━━━ DATA EXTRACTS ━━━

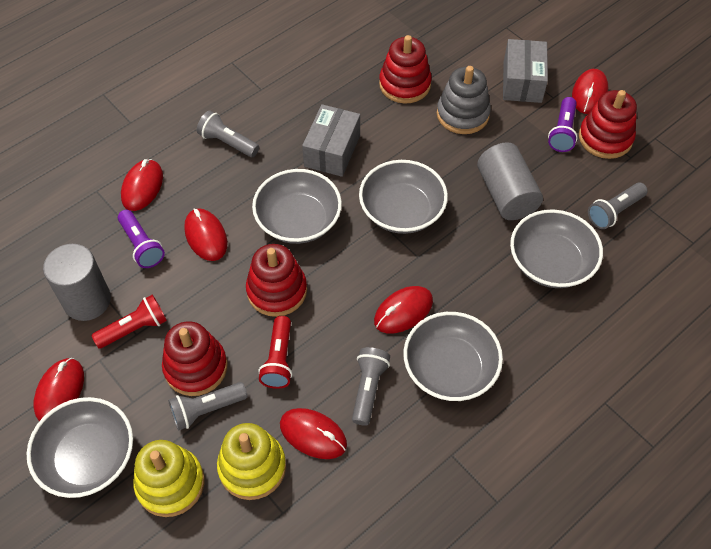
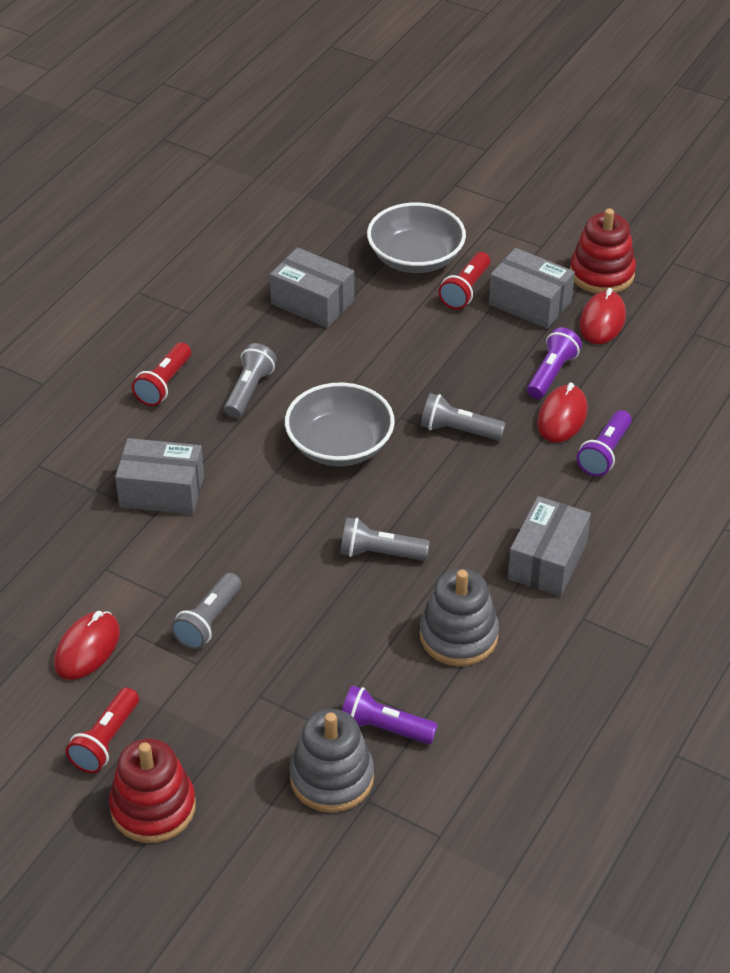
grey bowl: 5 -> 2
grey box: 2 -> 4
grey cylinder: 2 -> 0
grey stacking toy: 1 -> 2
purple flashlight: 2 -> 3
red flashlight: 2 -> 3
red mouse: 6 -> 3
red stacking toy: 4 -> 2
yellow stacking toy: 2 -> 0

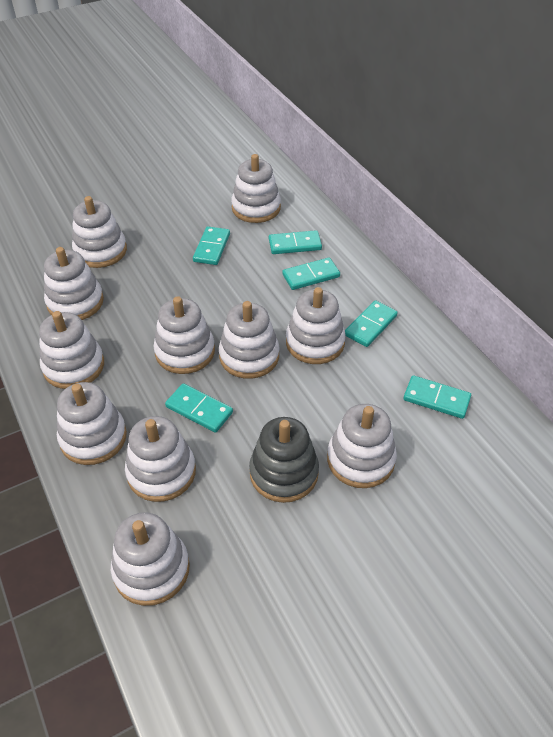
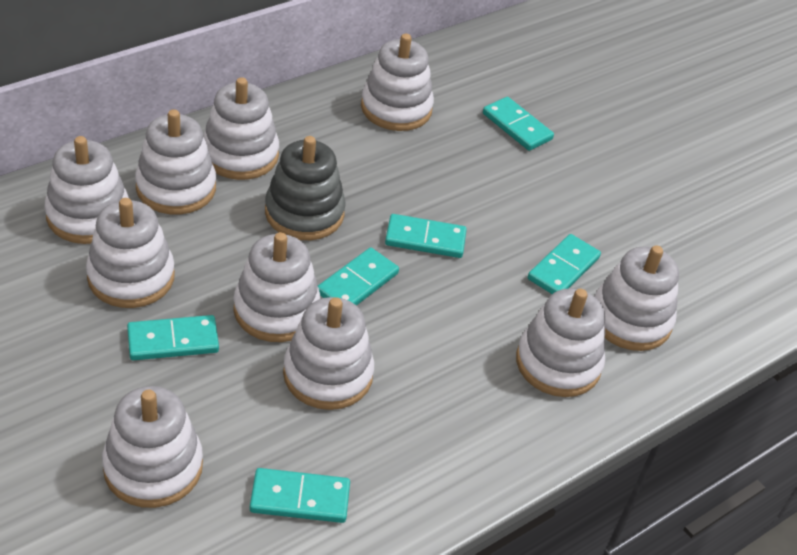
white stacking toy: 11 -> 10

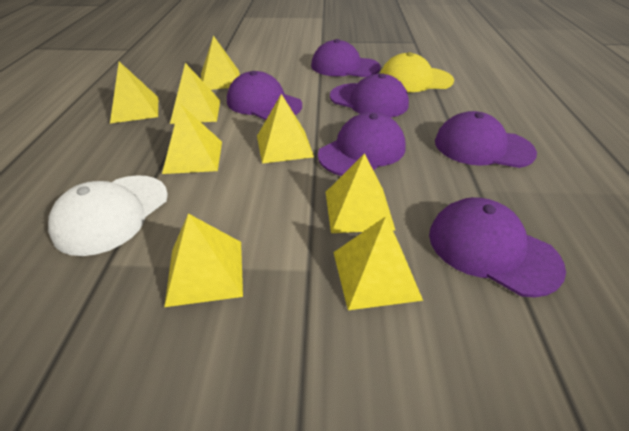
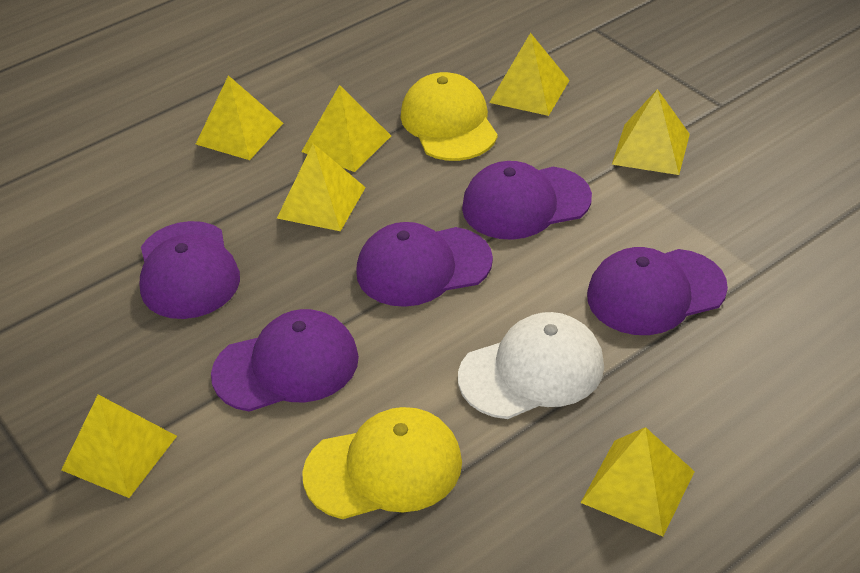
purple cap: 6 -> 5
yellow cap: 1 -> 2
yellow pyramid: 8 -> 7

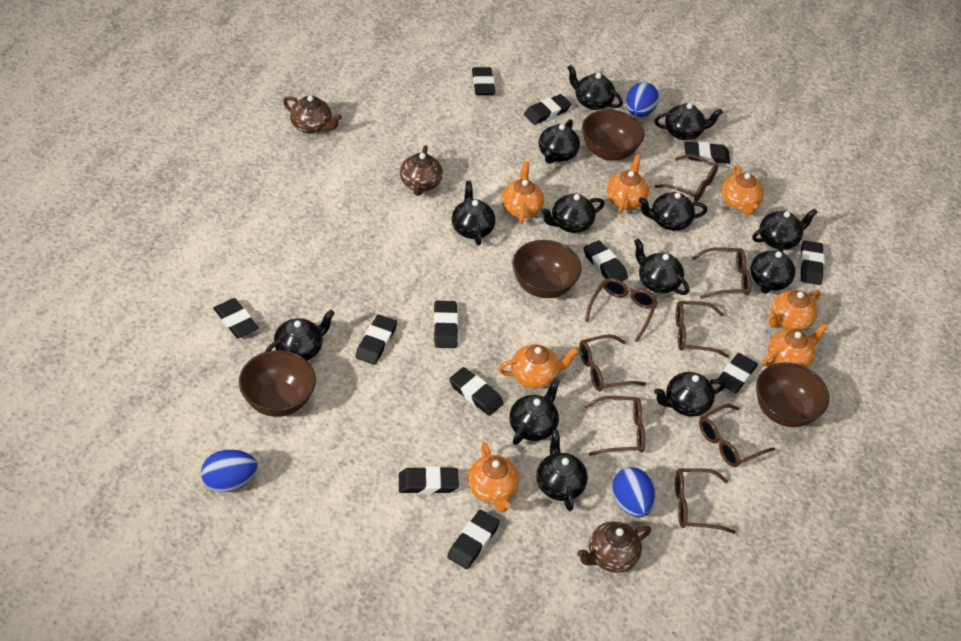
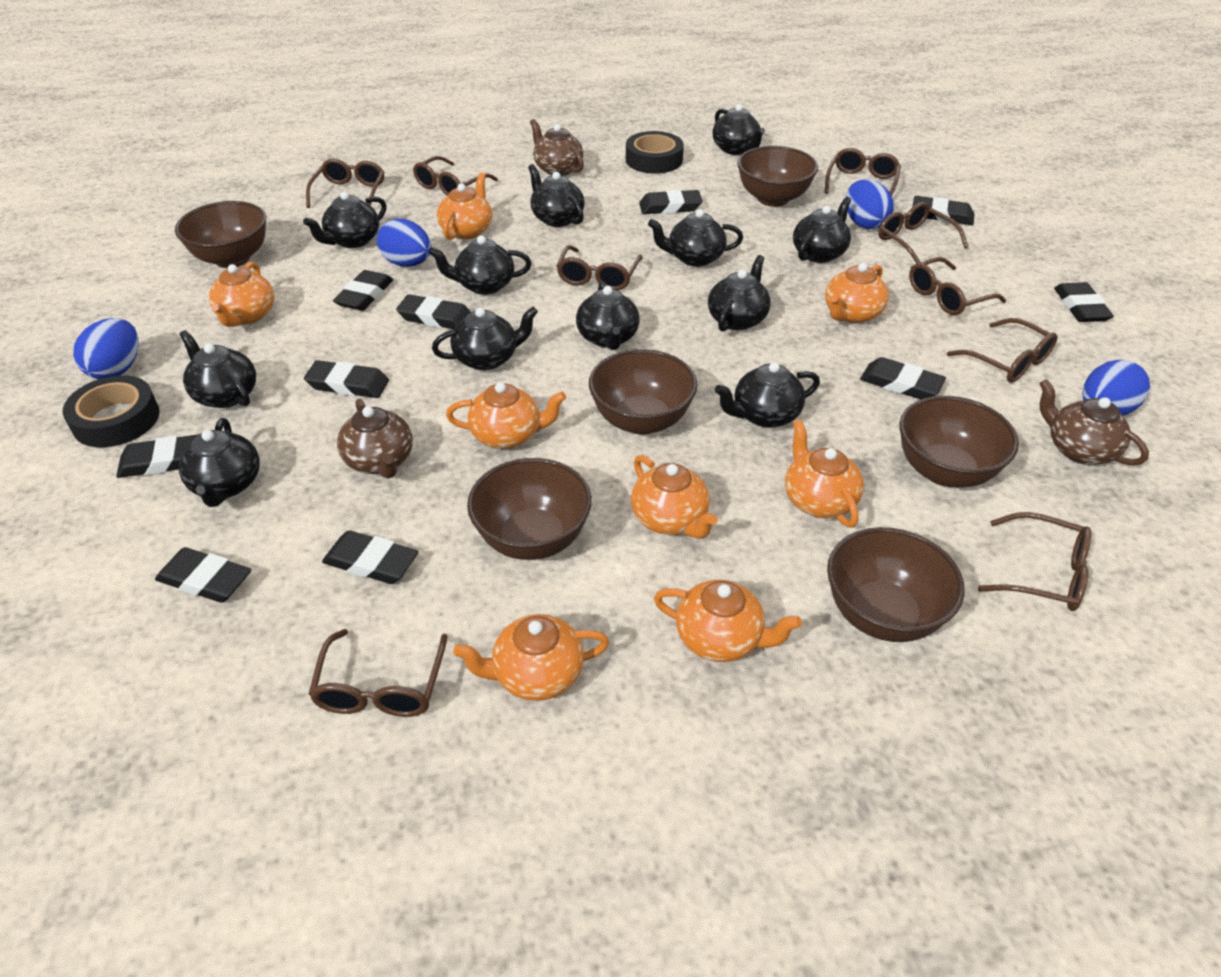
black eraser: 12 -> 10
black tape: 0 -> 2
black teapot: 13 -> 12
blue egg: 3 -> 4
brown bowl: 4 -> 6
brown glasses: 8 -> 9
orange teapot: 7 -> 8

━━━
━━━ DATA EXTRACTS ━━━

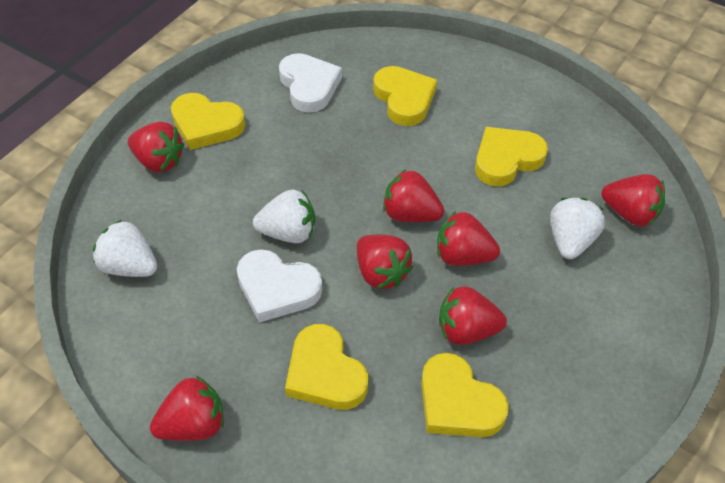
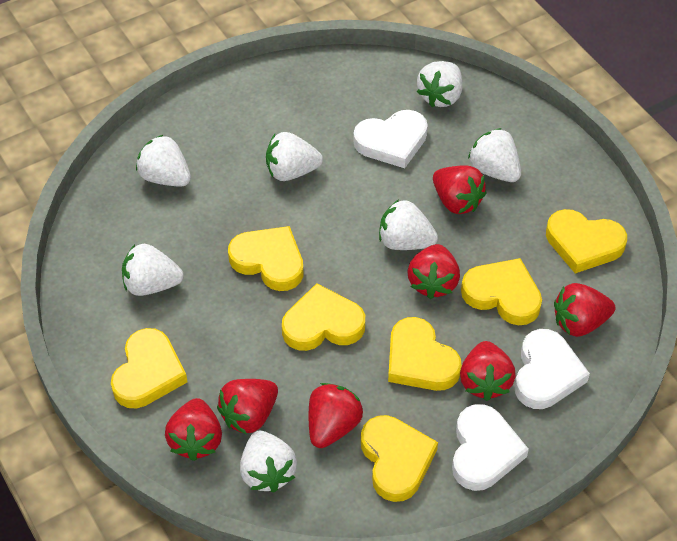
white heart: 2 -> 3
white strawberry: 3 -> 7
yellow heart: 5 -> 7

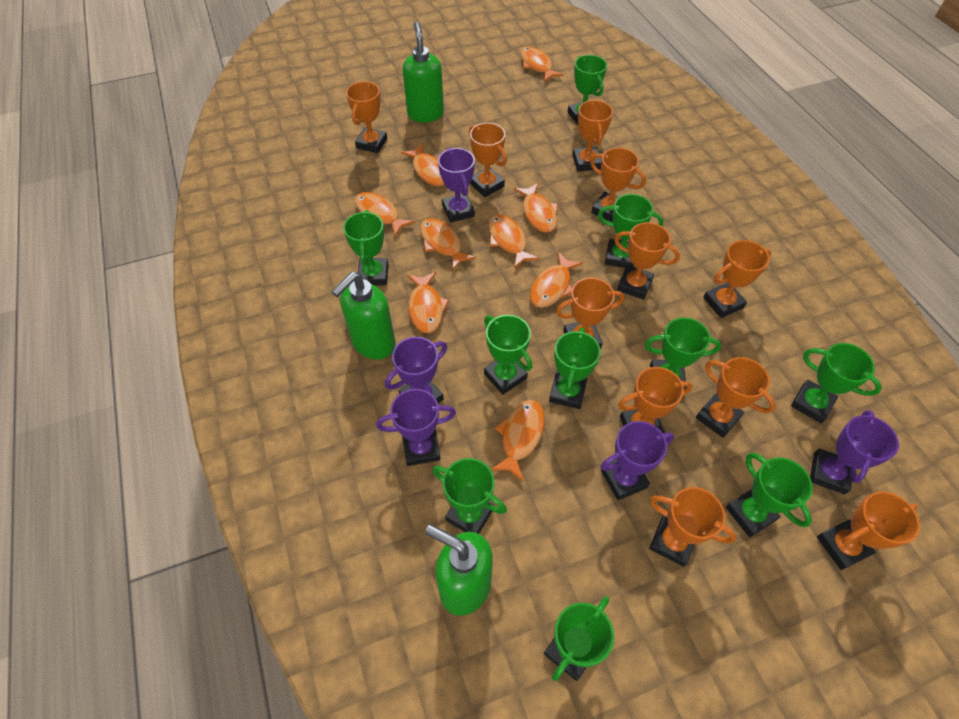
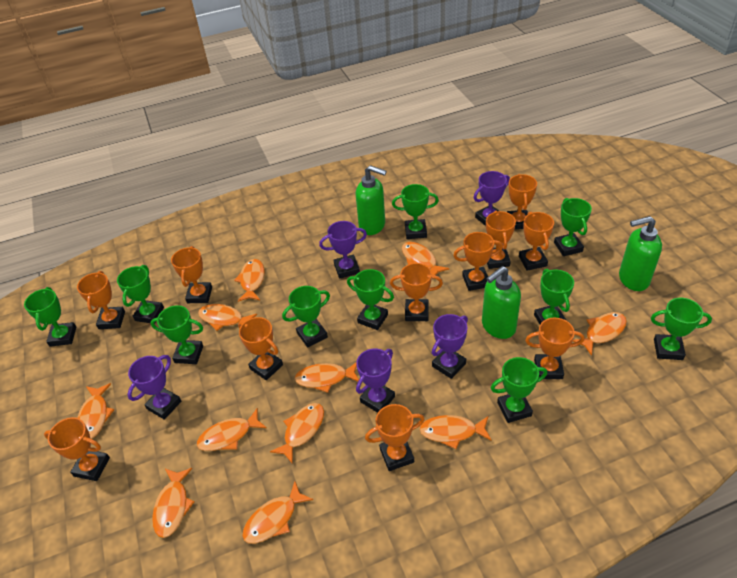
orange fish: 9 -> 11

━━━

▶ _WHAT THE TASK ASKS_
Each line above that falls between the line with "red stacking toy: 4 -> 2" and the line with "blue egg: 3 -> 4" should be printed exactly, together with those two lines, but the pictures should not.

▶ _TASK OUTPUT_
red stacking toy: 4 -> 2
yellow stacking toy: 2 -> 0

white stacking toy: 11 -> 10

purple cap: 6 -> 5
yellow cap: 1 -> 2
yellow pyramid: 8 -> 7

black eraser: 12 -> 10
black tape: 0 -> 2
black teapot: 13 -> 12
blue egg: 3 -> 4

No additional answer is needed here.